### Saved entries
* start *

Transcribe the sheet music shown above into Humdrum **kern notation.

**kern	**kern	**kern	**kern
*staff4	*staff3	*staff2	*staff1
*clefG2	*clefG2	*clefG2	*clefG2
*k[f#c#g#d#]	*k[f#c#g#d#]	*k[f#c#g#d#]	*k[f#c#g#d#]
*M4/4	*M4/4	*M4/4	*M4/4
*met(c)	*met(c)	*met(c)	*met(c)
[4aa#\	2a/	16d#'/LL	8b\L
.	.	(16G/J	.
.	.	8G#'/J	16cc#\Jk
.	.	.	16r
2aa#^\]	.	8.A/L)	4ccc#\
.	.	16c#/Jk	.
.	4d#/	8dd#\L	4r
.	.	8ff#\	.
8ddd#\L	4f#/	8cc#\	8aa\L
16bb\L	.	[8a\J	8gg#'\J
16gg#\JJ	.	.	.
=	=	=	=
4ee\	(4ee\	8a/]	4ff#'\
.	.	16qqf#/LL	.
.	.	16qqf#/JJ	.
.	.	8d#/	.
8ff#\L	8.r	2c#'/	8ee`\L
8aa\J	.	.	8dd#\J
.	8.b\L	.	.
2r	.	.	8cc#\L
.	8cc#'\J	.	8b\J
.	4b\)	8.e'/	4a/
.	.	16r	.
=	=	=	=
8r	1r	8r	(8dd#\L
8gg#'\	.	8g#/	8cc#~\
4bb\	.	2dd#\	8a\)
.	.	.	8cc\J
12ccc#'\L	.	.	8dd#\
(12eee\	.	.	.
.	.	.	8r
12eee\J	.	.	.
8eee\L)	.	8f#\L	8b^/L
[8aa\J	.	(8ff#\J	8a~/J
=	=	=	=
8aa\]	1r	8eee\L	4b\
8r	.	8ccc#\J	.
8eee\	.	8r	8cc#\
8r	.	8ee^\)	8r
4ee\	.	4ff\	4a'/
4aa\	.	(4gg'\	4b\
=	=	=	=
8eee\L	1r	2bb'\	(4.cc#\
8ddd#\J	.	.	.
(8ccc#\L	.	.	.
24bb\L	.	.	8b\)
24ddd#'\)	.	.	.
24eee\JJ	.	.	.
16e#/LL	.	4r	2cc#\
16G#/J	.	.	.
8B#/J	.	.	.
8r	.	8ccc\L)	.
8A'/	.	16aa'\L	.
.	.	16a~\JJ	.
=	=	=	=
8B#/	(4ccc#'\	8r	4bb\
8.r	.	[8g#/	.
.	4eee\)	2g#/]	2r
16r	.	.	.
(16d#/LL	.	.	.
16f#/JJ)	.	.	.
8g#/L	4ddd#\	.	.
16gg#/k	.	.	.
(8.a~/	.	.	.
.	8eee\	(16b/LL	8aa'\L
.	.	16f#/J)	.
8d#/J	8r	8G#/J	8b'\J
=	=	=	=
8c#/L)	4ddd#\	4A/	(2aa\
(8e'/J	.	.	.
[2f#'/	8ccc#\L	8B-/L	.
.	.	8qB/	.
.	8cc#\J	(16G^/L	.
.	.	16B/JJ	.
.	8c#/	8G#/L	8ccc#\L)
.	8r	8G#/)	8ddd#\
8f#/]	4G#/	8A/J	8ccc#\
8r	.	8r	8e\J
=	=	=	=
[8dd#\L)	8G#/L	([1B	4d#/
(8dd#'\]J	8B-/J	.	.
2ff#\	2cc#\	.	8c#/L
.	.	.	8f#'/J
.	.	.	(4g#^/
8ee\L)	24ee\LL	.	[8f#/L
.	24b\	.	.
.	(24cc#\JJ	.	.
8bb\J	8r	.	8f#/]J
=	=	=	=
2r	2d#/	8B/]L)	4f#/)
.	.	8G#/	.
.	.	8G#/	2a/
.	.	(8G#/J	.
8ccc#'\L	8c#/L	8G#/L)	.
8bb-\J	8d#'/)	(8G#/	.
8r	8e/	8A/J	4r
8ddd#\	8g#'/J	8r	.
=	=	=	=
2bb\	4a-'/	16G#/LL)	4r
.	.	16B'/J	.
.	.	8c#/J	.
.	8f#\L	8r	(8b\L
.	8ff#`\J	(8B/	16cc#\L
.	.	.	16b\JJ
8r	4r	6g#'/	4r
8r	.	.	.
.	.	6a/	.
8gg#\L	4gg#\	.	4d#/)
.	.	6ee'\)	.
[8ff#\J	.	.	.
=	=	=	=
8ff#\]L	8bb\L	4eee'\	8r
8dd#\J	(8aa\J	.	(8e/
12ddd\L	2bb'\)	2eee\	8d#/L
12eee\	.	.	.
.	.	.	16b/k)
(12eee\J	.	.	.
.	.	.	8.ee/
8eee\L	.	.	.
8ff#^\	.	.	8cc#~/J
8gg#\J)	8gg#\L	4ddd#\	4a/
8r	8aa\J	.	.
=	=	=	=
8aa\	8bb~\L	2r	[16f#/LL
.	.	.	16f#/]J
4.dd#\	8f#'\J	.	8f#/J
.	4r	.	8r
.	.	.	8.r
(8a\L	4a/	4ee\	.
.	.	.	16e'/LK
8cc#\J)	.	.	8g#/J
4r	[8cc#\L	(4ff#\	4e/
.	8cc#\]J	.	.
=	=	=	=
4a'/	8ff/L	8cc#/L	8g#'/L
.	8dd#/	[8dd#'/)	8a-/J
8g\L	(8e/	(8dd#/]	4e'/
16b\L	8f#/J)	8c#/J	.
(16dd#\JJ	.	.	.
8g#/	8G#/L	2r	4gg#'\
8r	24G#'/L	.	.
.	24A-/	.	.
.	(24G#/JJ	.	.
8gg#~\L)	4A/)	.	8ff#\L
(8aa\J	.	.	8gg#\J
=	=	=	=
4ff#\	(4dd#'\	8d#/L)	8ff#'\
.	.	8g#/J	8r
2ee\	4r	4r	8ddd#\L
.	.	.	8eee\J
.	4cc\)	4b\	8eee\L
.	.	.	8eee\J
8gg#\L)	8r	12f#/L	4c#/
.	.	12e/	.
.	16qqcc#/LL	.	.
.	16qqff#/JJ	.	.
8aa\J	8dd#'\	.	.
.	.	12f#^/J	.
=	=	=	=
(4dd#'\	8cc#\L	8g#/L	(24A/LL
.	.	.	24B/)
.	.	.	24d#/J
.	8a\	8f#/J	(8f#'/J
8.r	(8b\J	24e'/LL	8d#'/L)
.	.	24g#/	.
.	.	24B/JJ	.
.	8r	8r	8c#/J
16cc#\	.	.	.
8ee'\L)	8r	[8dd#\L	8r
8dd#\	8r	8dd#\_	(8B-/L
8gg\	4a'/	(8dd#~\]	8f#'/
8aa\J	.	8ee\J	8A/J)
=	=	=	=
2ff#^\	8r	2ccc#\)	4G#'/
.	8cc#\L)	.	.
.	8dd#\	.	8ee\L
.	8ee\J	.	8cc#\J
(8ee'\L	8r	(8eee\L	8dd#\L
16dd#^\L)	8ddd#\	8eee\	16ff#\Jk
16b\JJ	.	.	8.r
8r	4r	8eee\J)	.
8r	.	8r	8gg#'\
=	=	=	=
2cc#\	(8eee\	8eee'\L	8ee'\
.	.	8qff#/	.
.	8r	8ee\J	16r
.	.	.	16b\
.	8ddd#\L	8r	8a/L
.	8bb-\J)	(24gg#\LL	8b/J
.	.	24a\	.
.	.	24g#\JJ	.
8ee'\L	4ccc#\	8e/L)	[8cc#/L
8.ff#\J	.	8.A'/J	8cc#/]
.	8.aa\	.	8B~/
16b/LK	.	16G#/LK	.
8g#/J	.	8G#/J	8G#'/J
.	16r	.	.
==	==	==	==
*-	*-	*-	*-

* end *

### What the task requires
Pull out every line of the records above that contains the string "kern", matching uppercase and lowercase exactly.

### Full response
Transcribe the sheet music shown above into Humdrum **kern notation.
**kern	**kern	**kern	**kern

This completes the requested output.